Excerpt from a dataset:
◇ ◇ ◇ ◇

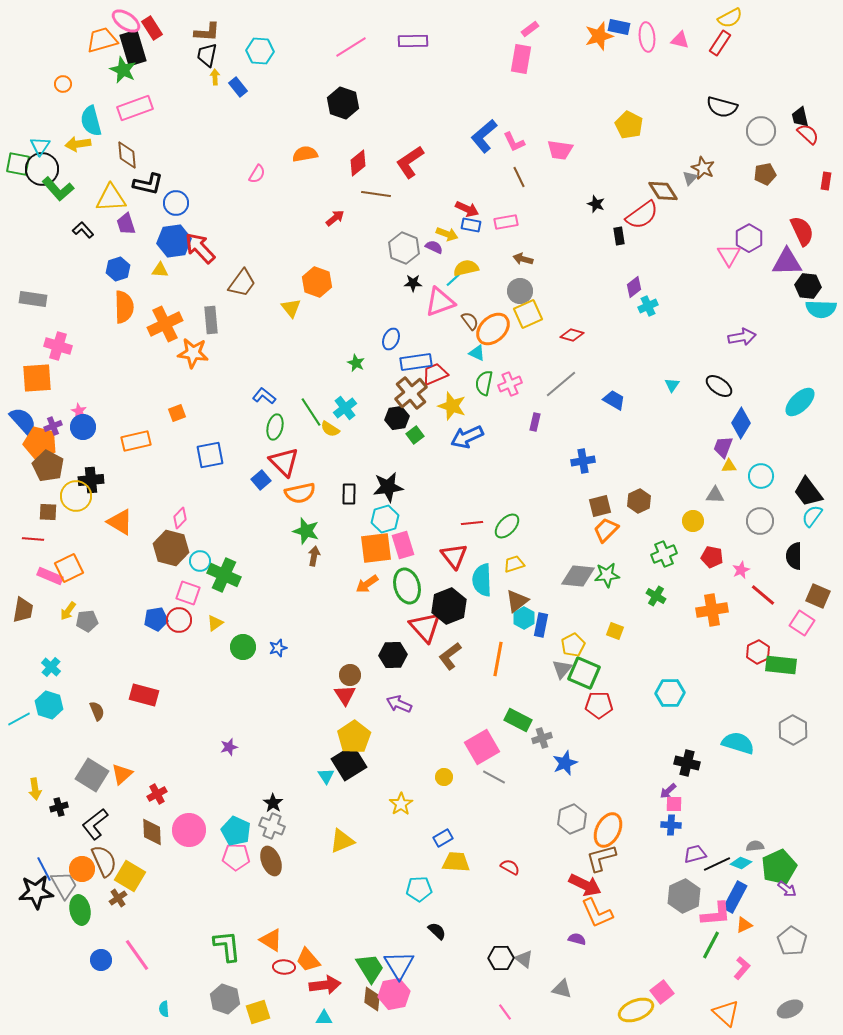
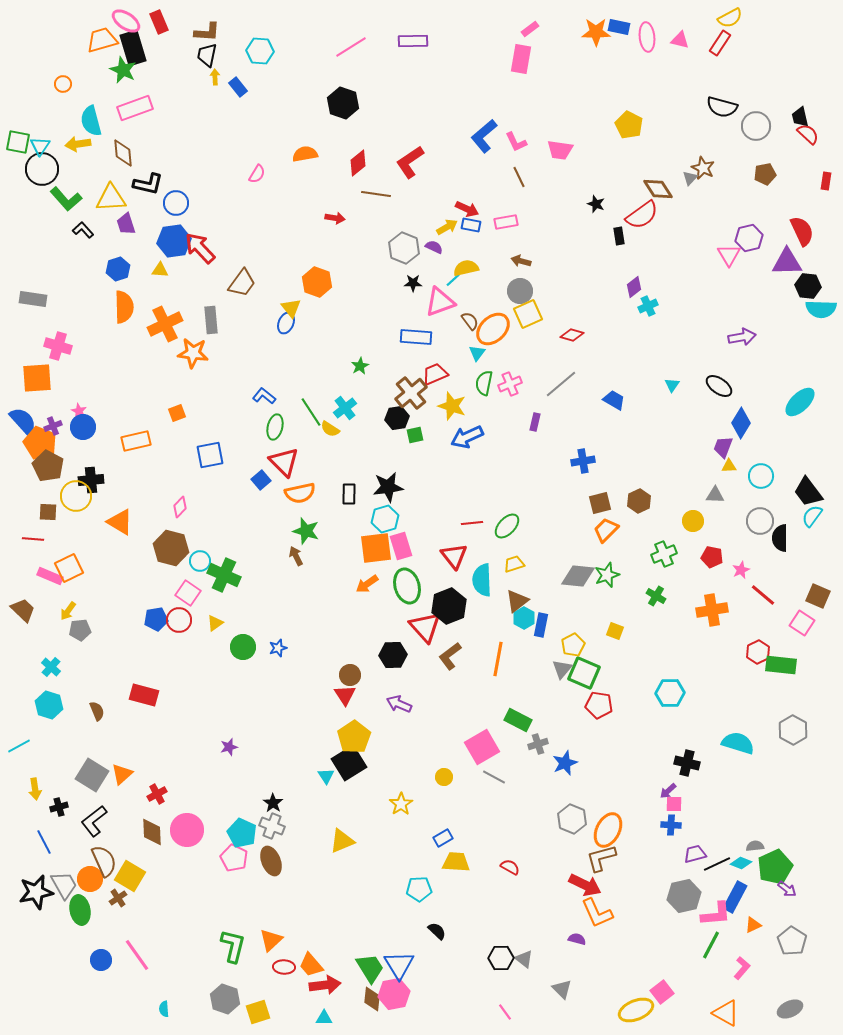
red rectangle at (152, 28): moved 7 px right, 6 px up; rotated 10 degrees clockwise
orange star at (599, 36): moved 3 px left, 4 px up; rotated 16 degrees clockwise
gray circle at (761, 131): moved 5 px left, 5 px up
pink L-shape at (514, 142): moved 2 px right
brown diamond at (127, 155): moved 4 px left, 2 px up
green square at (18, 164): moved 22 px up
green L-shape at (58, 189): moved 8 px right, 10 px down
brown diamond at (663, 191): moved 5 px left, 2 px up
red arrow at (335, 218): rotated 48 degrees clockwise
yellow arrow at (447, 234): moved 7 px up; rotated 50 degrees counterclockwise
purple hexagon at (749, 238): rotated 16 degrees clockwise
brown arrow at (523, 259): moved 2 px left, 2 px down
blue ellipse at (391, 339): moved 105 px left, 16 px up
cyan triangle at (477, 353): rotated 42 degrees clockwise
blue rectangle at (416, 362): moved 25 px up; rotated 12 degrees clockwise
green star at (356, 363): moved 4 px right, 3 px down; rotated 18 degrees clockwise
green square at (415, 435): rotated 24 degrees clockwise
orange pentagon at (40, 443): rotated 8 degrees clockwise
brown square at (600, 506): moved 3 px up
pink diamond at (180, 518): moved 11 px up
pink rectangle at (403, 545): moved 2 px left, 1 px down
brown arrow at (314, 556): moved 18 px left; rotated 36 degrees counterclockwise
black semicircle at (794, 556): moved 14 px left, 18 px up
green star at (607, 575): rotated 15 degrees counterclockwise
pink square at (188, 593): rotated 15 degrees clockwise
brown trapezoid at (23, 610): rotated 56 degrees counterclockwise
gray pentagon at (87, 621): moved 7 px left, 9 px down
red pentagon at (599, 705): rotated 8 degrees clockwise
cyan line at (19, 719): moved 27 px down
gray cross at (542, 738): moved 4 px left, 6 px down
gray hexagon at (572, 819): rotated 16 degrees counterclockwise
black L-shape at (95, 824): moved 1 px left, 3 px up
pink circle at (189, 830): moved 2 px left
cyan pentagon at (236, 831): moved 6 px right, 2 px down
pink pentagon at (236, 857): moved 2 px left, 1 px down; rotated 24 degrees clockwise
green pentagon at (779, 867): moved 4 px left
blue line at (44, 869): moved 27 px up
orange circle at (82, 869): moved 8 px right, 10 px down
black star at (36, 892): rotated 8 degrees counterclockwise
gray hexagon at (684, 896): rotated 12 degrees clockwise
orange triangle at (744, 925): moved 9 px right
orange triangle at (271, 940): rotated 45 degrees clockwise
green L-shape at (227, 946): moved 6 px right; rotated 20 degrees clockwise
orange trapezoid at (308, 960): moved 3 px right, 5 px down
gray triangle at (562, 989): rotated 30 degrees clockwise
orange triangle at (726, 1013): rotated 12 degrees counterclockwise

◇ ◇ ◇ ◇

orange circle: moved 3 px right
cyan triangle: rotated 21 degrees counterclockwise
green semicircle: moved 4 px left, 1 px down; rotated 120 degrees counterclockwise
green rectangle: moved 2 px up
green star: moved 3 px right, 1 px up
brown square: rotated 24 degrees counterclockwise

◇ ◇ ◇ ◇

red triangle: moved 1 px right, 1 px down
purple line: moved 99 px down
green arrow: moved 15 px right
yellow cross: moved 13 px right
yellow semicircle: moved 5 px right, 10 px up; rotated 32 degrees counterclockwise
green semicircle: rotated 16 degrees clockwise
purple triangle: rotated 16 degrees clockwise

◇ ◇ ◇ ◇

Render the lines of the listing from the one containing "orange circle: moved 3 px right" through the one containing "brown square: rotated", both included, as a numbered list with any blank lines left out.

1. orange circle: moved 3 px right
2. cyan triangle: rotated 21 degrees counterclockwise
3. green semicircle: moved 4 px left, 1 px down; rotated 120 degrees counterclockwise
4. green rectangle: moved 2 px up
5. green star: moved 3 px right, 1 px up
6. brown square: rotated 24 degrees counterclockwise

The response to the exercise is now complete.